> TO DO
Scan the entries below and give the number of lines containing "pomarańczowy", with no accompanying words.

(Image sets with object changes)
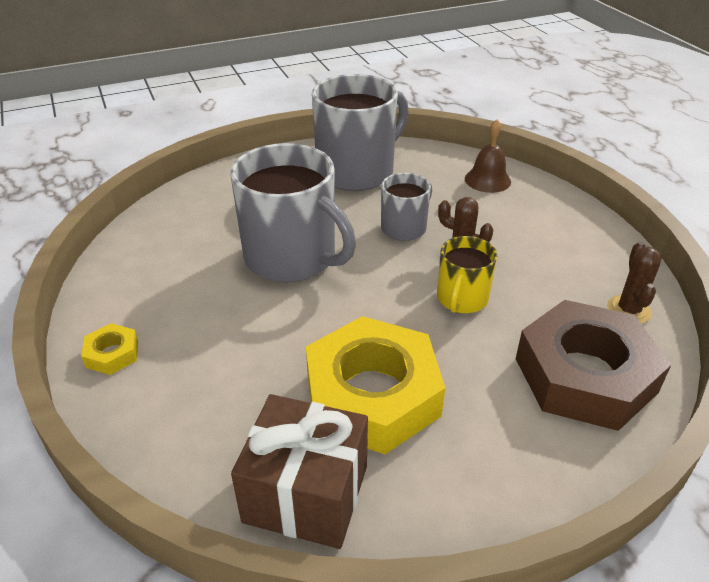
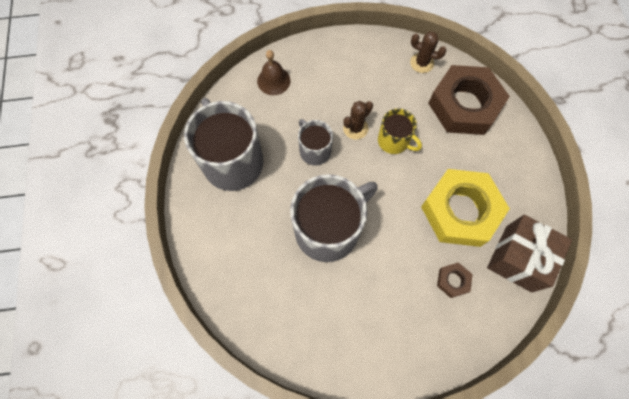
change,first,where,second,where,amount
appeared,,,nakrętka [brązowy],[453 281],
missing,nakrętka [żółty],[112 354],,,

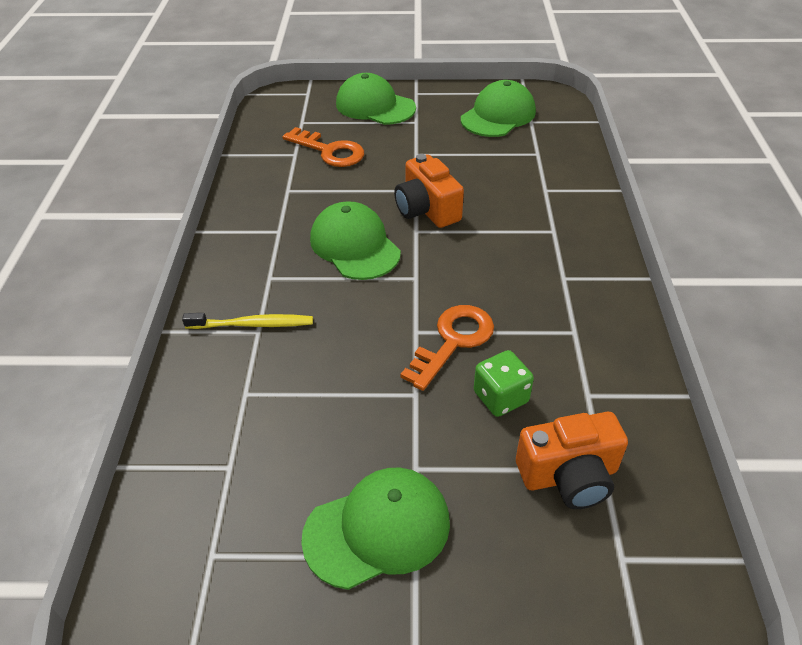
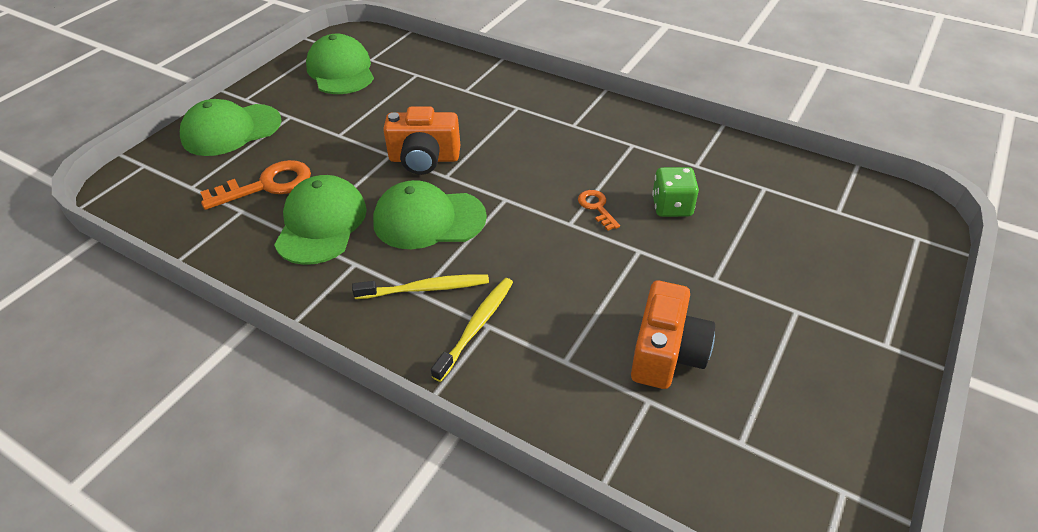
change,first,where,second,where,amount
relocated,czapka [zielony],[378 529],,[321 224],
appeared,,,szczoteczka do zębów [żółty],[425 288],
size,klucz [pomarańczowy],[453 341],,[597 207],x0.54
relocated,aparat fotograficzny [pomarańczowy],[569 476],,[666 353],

> ANSWER BOX
2